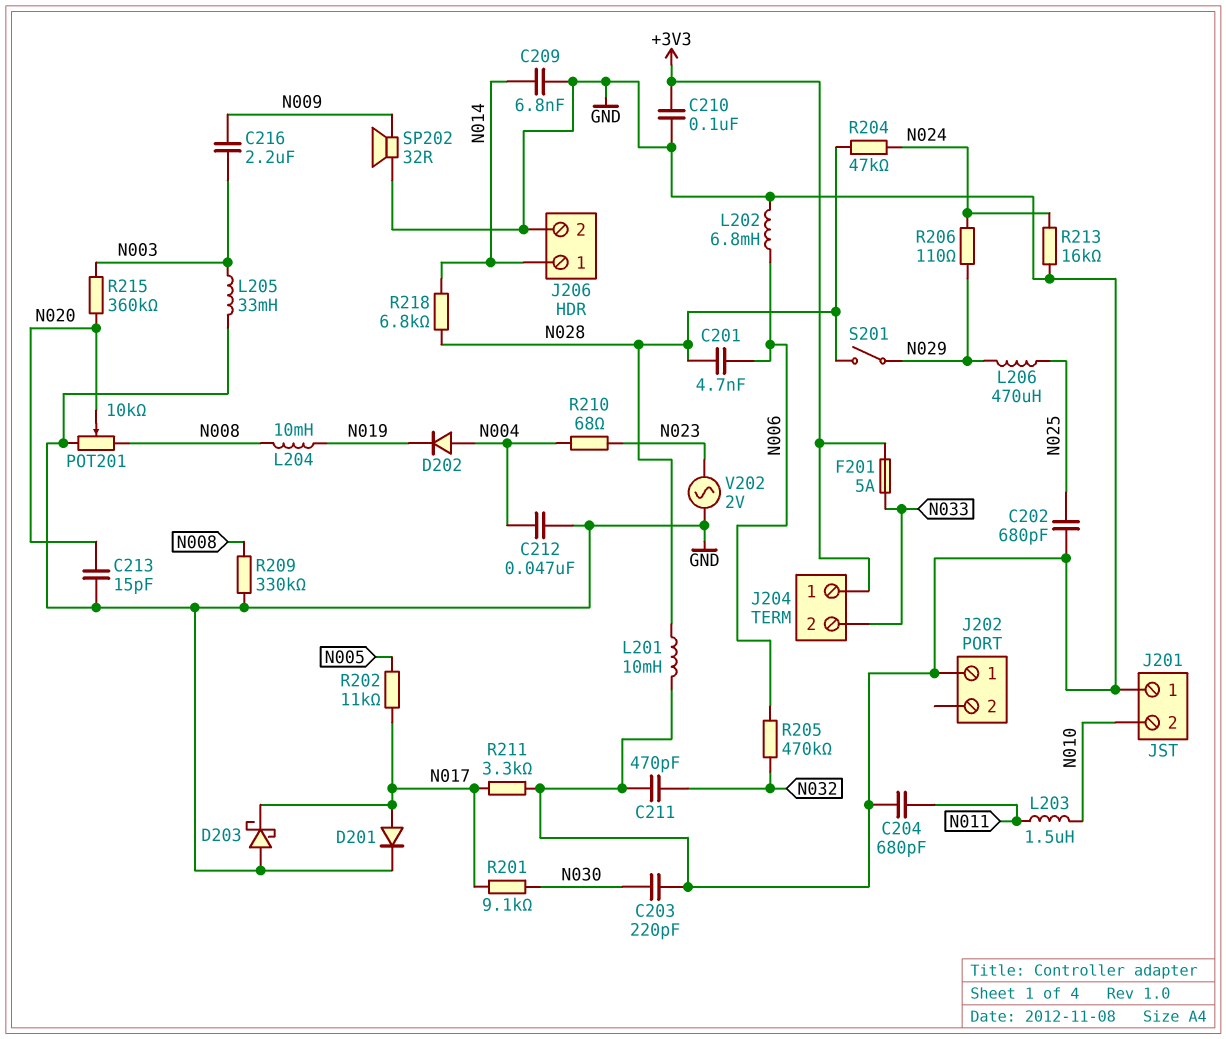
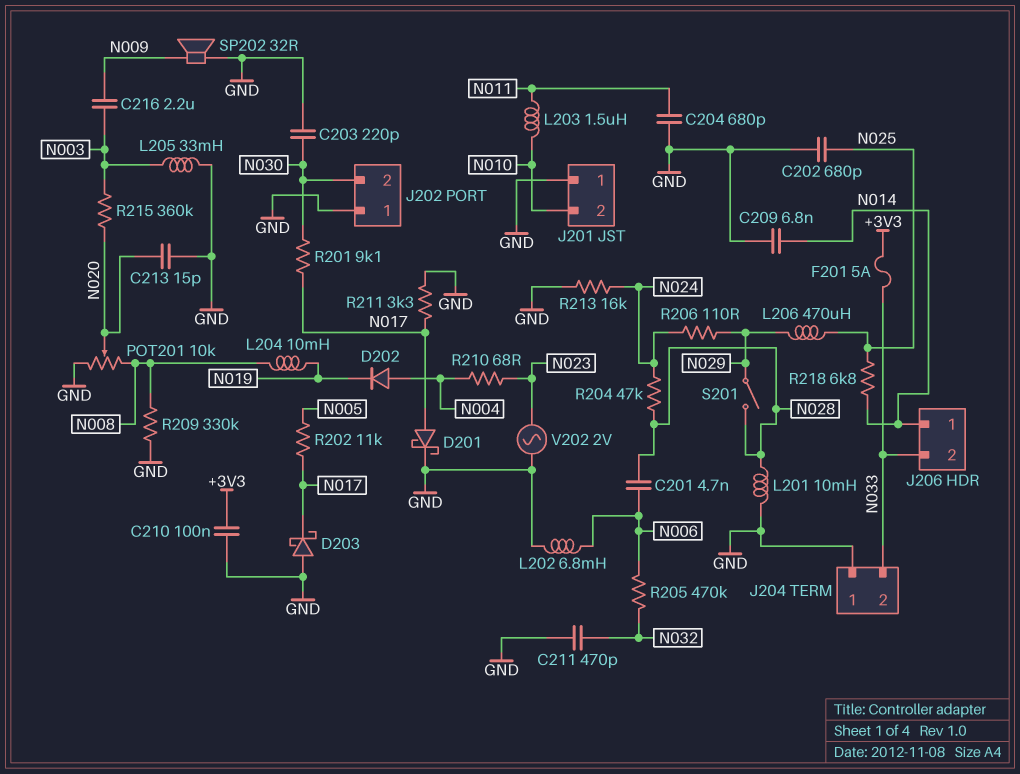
C212: 47nF (GND, N004) -> none
D201: diode (A N017, K GND) -> schottky (A N017, K GND)
J202 pin 2: none -> N030
J204 pin 1: +3V3 -> GND
J206 pin 2: GND -> N033
R218: 6.8k (N014, N028) -> 6.8k (N014, N025)

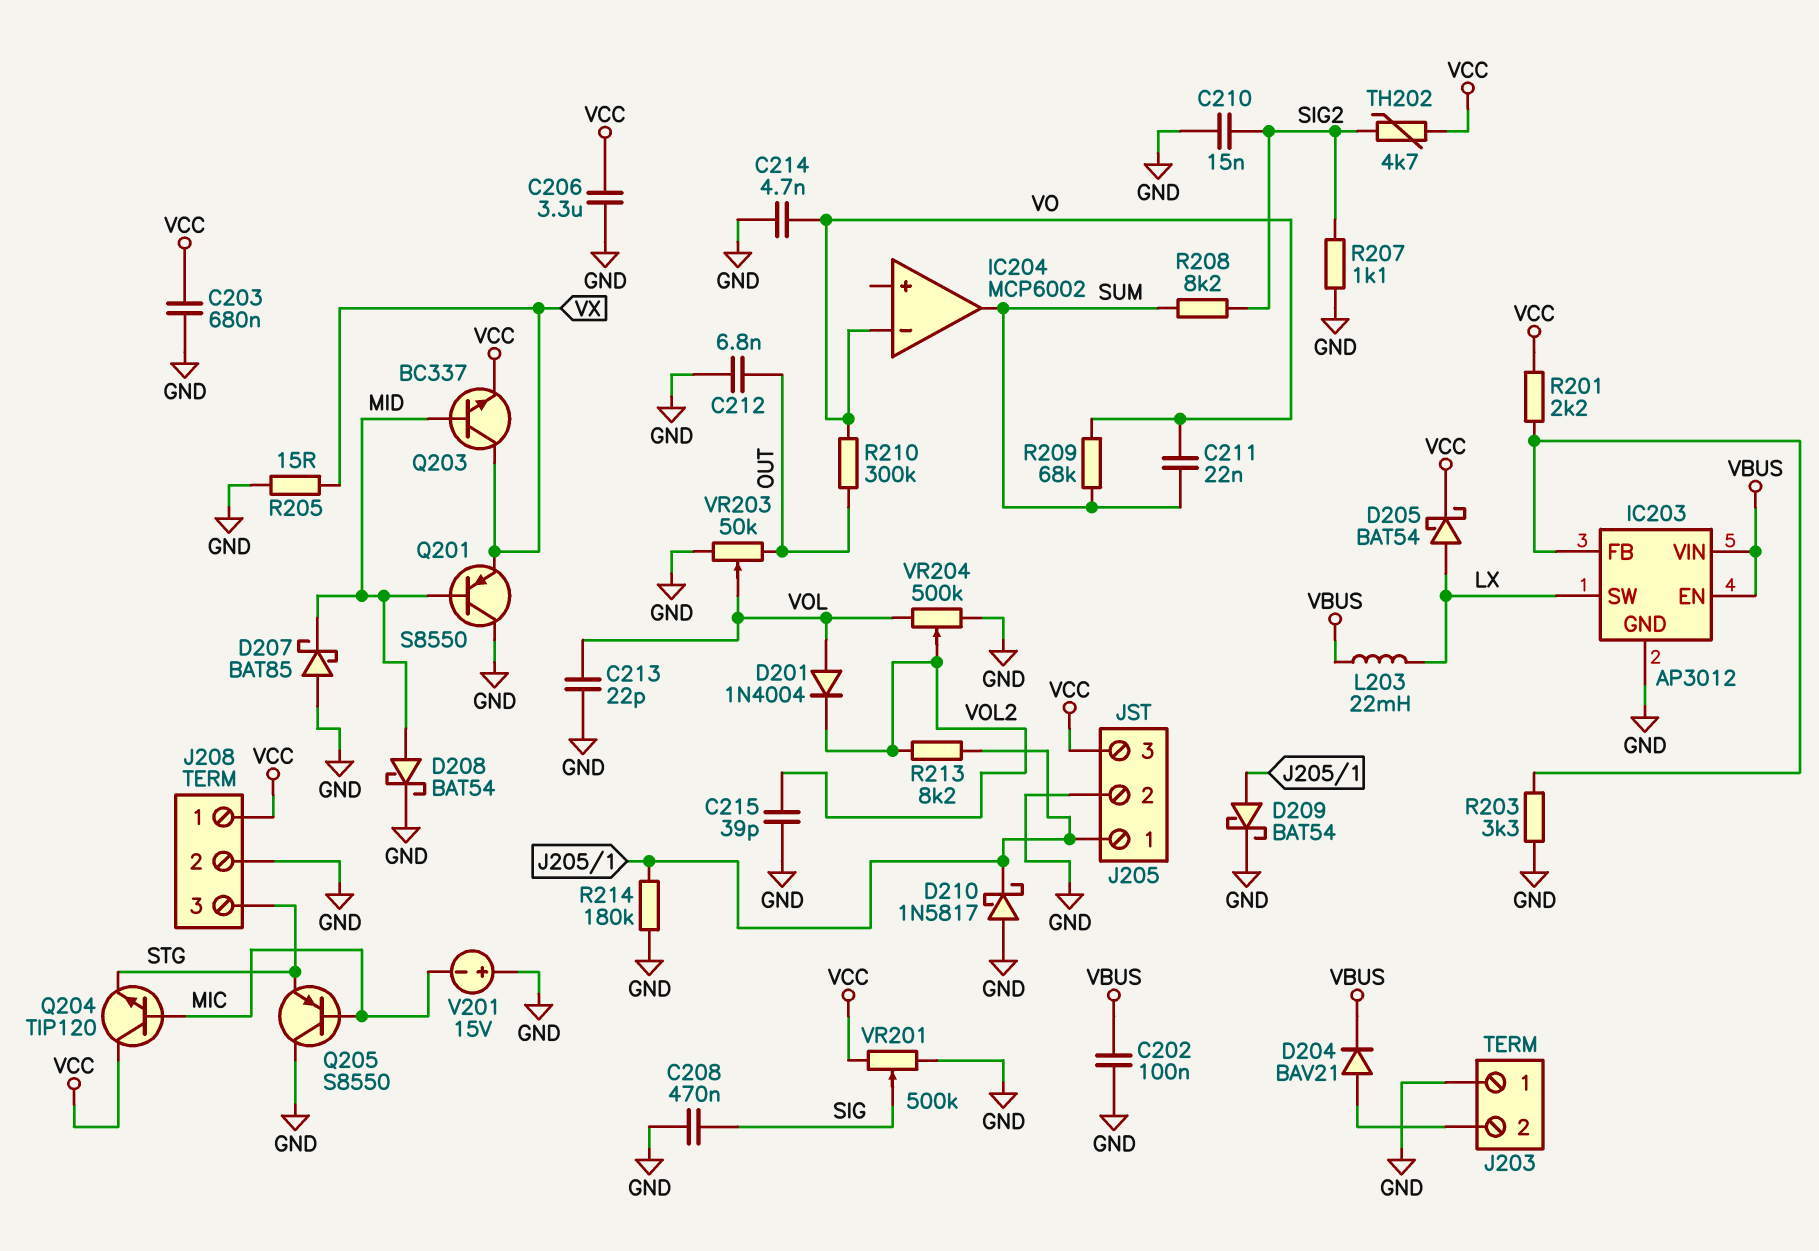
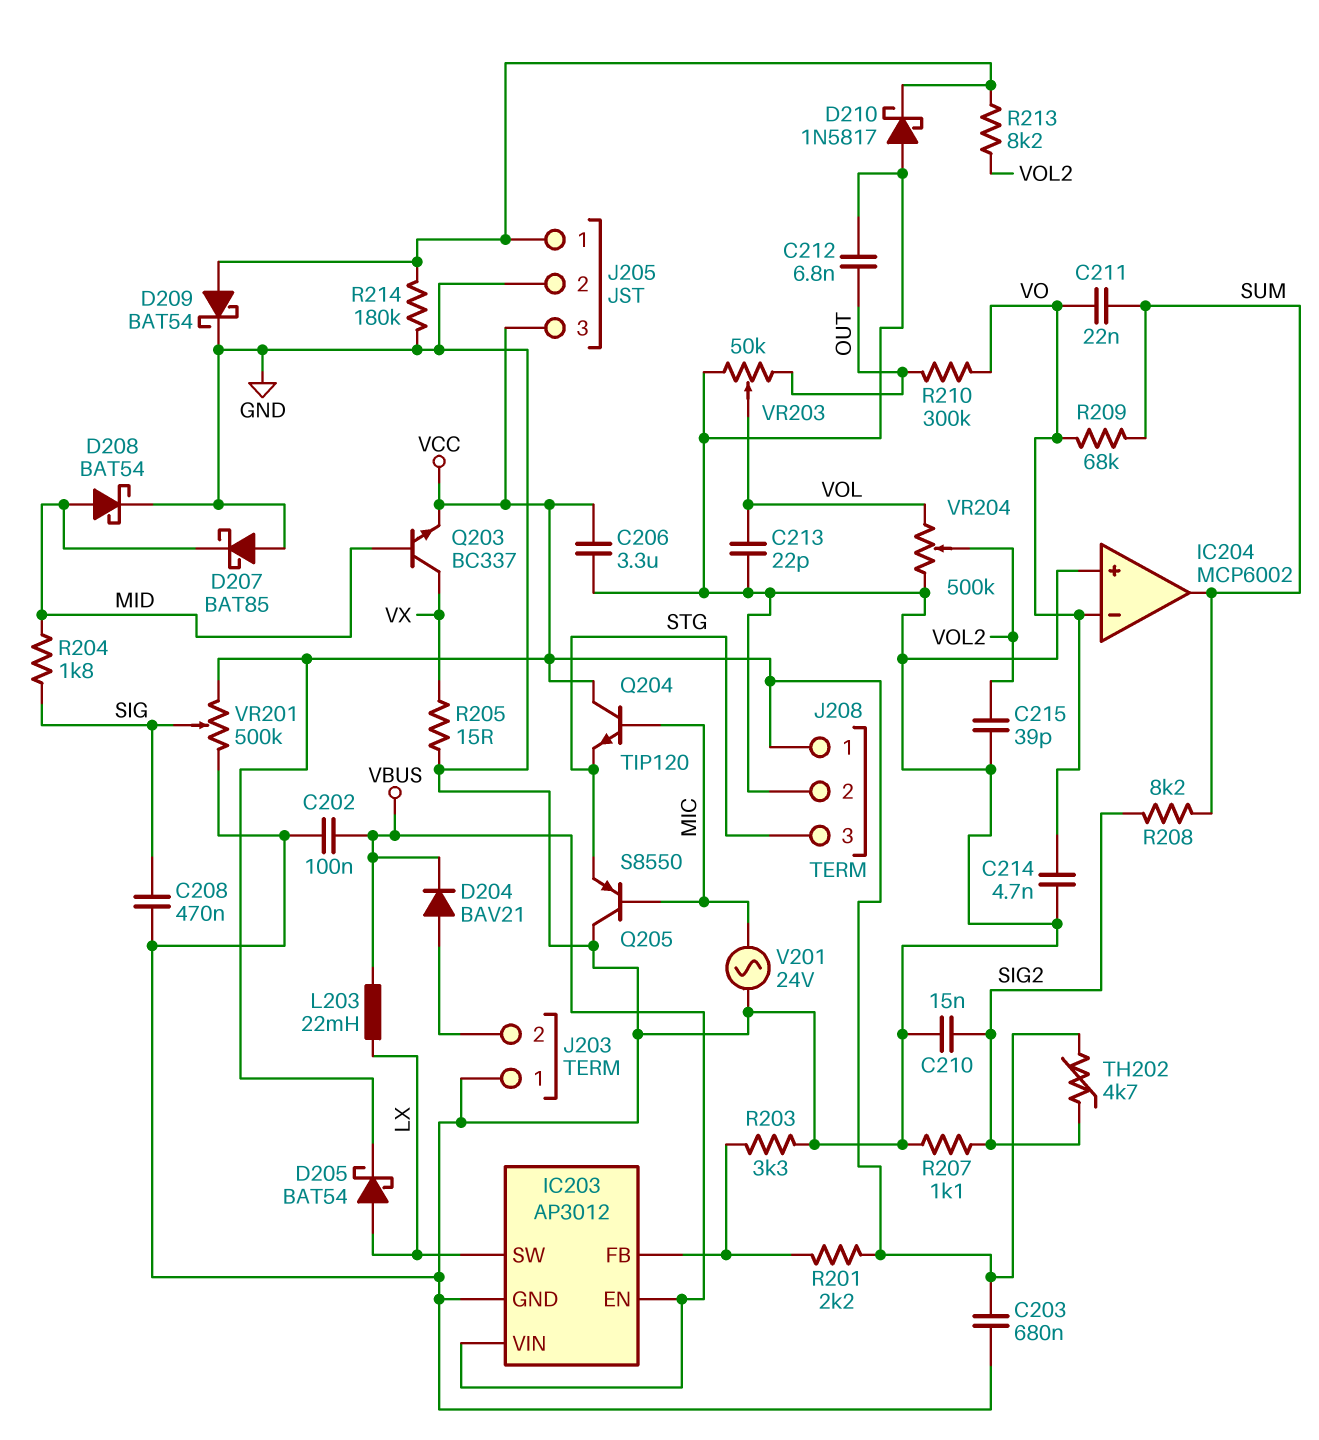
D201: diode 1N4004 (A VOL, K VOL2) -> none
IC204 pin in+: none -> GND
Q201: PNP S8550 (B MID, C GND, E VX) -> none
R204: none -> 1.8k (MID, SIG)
V201: 15V (plus GND, minus MIC) -> AC 24V (GND, MIC)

Problem — Copy only what lies between the line with "D201: diode (A" and the line with "IC204 pin in+: none -> GND", those two lines included, exactly as given above; pictures stay out.

Output —
D201: diode (A N017, K GND) -> schottky (A N017, K GND)
J202 pin 2: none -> N030
J204 pin 1: +3V3 -> GND
J206 pin 2: GND -> N033
R218: 6.8k (N014, N028) -> 6.8k (N014, N025)

D201: diode 1N4004 (A VOL, K VOL2) -> none
IC204 pin in+: none -> GND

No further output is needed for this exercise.